(What you will do): Copy exactly, and copy only, the lines from the one bearing "white wallet [776,346,847,416]" through the final line of the records.
-------- Data for this exercise
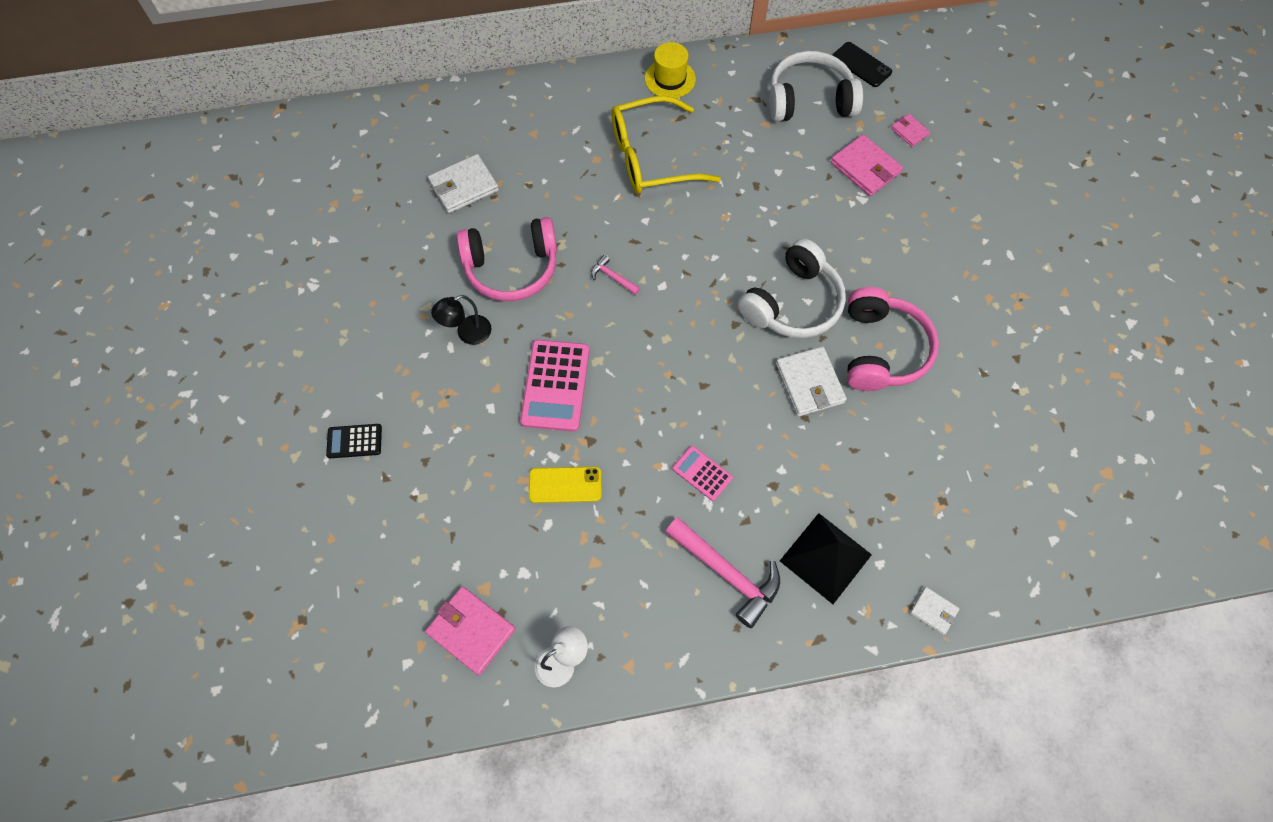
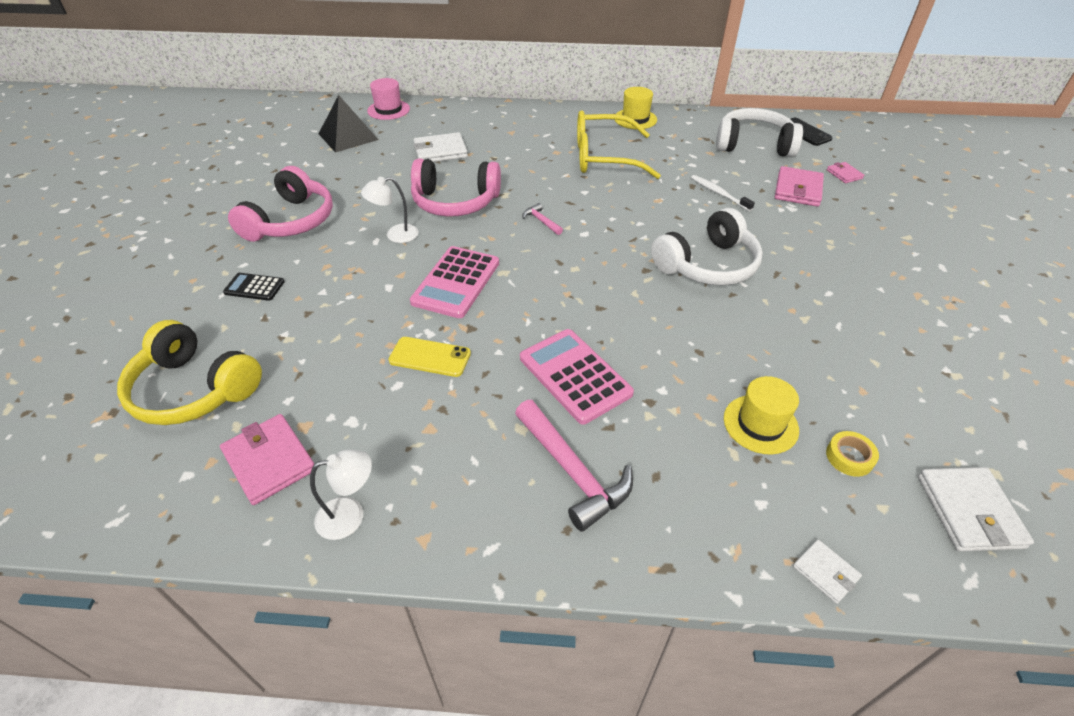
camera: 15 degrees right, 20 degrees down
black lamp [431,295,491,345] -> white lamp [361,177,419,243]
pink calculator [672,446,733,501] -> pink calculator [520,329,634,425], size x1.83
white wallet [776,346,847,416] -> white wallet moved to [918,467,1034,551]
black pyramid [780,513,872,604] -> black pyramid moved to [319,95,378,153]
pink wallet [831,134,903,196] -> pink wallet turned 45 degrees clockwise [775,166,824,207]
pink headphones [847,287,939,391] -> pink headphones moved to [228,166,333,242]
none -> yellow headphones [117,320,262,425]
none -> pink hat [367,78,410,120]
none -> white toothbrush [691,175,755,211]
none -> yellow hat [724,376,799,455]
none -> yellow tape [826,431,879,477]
----------------
(Result of the task):
white wallet [776,346,847,416] -> white wallet moved to [918,467,1034,551]
black pyramid [780,513,872,604] -> black pyramid moved to [319,95,378,153]
pink wallet [831,134,903,196] -> pink wallet turned 45 degrees clockwise [775,166,824,207]
pink headphones [847,287,939,391] -> pink headphones moved to [228,166,333,242]
none -> yellow headphones [117,320,262,425]
none -> pink hat [367,78,410,120]
none -> white toothbrush [691,175,755,211]
none -> yellow hat [724,376,799,455]
none -> yellow tape [826,431,879,477]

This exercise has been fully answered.